- Exercise brief:
Starting with the line that contains "Positioned behind is point (805, 440)." and going on through the end of the entries, write those lines out again with "screenshot" changed to "image" and all else kept the same.

- Saved entries:
= Beginning of Section =
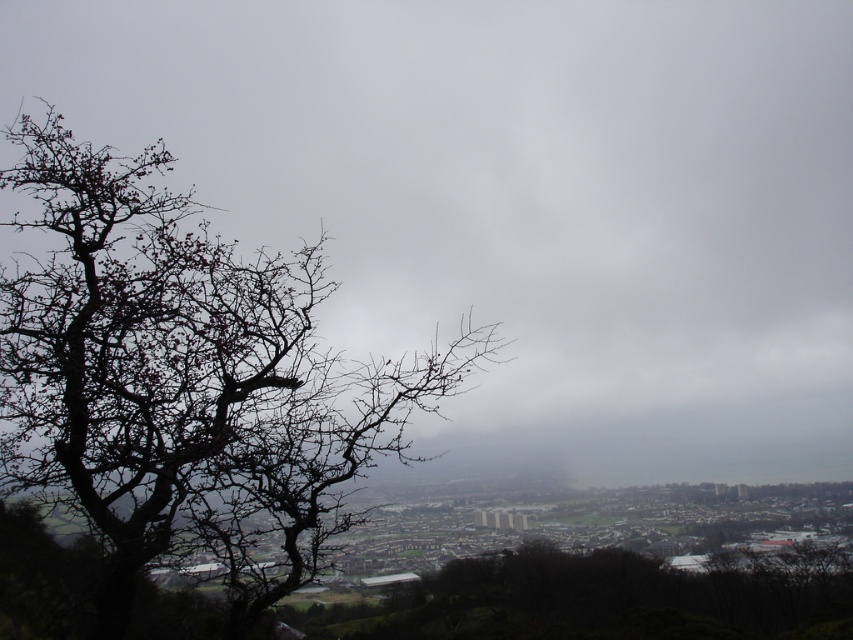
Is gray cloudy sky at upper center bigger than bare branches at left?

Correct, gray cloudy sky at upper center is larger in size than bare branches at left.

Can you confirm if gray cloudy sky at upper center is thinner than bare branches at left?

Incorrect, gray cloudy sky at upper center's width is not less than bare branches at left's.

Who is more distant from viewer, (805, 440) or (317, 404)?

Positioned behind is point (805, 440).

The image size is (853, 640). In order to click on gray cloudy sky at upper center in this screenshot , I will do `click(521, 200)`.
= End of Section =
- Answer to the problem:
Positioned behind is point (805, 440).

The image size is (853, 640). In order to click on gray cloudy sky at upper center in this image , I will do `click(521, 200)`.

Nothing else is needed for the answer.